(MATERIAL FOR THIS EXERCISE Opens)

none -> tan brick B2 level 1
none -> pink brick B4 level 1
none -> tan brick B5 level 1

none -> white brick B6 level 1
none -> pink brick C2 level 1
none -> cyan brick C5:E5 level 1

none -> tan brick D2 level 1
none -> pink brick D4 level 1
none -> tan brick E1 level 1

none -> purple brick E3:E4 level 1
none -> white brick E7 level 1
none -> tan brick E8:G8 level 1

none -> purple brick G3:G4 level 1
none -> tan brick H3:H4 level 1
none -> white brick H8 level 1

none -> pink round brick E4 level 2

(MATERIAL FOR THIS EXERCISE Closes)

• **GOAL OF THE EXERCISE**
Each entry in the listing is to be copied exactly.

• **SOLUTION TO THE EXERCISE**
none -> tan brick B2 level 1
none -> pink brick B4 level 1
none -> tan brick B5 level 1

none -> white brick B6 level 1
none -> pink brick C2 level 1
none -> cyan brick C5:E5 level 1

none -> tan brick D2 level 1
none -> pink brick D4 level 1
none -> tan brick E1 level 1

none -> purple brick E3:E4 level 1
none -> white brick E7 level 1
none -> tan brick E8:G8 level 1

none -> purple brick G3:G4 level 1
none -> tan brick H3:H4 level 1
none -> white brick H8 level 1

none -> pink round brick E4 level 2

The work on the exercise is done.